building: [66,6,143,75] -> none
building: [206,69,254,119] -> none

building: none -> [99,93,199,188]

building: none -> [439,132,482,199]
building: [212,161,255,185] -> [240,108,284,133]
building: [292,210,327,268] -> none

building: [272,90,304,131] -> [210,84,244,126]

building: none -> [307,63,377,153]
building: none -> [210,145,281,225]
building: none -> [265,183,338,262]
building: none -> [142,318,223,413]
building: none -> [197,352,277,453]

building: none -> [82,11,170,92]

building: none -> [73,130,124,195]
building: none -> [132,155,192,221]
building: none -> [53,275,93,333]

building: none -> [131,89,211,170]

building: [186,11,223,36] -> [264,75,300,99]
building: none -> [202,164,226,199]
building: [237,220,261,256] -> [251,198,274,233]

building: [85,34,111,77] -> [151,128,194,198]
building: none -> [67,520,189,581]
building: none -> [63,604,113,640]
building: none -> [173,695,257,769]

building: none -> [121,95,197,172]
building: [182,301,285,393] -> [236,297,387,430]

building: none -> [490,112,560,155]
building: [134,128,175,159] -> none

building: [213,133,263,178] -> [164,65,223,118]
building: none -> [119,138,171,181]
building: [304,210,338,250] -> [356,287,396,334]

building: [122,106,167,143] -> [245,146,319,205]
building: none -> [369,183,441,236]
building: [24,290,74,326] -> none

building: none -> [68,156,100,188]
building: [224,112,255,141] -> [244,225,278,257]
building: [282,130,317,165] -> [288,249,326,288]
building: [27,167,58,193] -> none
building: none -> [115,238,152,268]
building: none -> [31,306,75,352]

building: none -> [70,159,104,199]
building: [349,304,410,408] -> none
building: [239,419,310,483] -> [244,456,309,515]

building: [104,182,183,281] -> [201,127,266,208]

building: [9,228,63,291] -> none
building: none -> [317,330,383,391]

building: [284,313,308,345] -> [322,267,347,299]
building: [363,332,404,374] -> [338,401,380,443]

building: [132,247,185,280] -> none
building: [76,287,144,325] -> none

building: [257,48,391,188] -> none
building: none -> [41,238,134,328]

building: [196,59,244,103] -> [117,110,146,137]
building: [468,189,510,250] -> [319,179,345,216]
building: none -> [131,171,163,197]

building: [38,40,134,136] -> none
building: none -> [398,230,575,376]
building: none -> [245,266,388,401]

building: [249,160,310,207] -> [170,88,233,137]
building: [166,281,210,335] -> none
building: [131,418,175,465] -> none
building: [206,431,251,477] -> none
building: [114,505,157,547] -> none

__________

> [Task to complete]: Return exactly the leading lines of the listing, stopping after the line in which "building: [249,160,310,207] ->" occurs.

> [Your response]:
building: [66,6,143,75] -> none
building: [206,69,254,119] -> none

building: none -> [99,93,199,188]

building: none -> [439,132,482,199]
building: [212,161,255,185] -> [240,108,284,133]
building: [292,210,327,268] -> none

building: [272,90,304,131] -> [210,84,244,126]

building: none -> [307,63,377,153]
building: none -> [210,145,281,225]
building: none -> [265,183,338,262]
building: none -> [142,318,223,413]
building: none -> [197,352,277,453]

building: none -> [82,11,170,92]

building: none -> [73,130,124,195]
building: none -> [132,155,192,221]
building: none -> [53,275,93,333]

building: none -> [131,89,211,170]

building: [186,11,223,36] -> [264,75,300,99]
building: none -> [202,164,226,199]
building: [237,220,261,256] -> [251,198,274,233]

building: [85,34,111,77] -> [151,128,194,198]
building: none -> [67,520,189,581]
building: none -> [63,604,113,640]
building: none -> [173,695,257,769]

building: none -> [121,95,197,172]
building: [182,301,285,393] -> [236,297,387,430]

building: none -> [490,112,560,155]
building: [134,128,175,159] -> none

building: [213,133,263,178] -> [164,65,223,118]
building: none -> [119,138,171,181]
building: [304,210,338,250] -> [356,287,396,334]

building: [122,106,167,143] -> [245,146,319,205]
building: none -> [369,183,441,236]
building: [24,290,74,326] -> none

building: none -> [68,156,100,188]
building: [224,112,255,141] -> [244,225,278,257]
building: [282,130,317,165] -> [288,249,326,288]
building: [27,167,58,193] -> none
building: none -> [115,238,152,268]
building: none -> [31,306,75,352]

building: none -> [70,159,104,199]
building: [349,304,410,408] -> none
building: [239,419,310,483] -> [244,456,309,515]

building: [104,182,183,281] -> [201,127,266,208]

building: [9,228,63,291] -> none
building: none -> [317,330,383,391]

building: [284,313,308,345] -> [322,267,347,299]
building: [363,332,404,374] -> [338,401,380,443]

building: [132,247,185,280] -> none
building: [76,287,144,325] -> none

building: [257,48,391,188] -> none
building: none -> [41,238,134,328]

building: [196,59,244,103] -> [117,110,146,137]
building: [468,189,510,250] -> [319,179,345,216]
building: none -> [131,171,163,197]

building: [38,40,134,136] -> none
building: none -> [398,230,575,376]
building: none -> [245,266,388,401]

building: [249,160,310,207] -> [170,88,233,137]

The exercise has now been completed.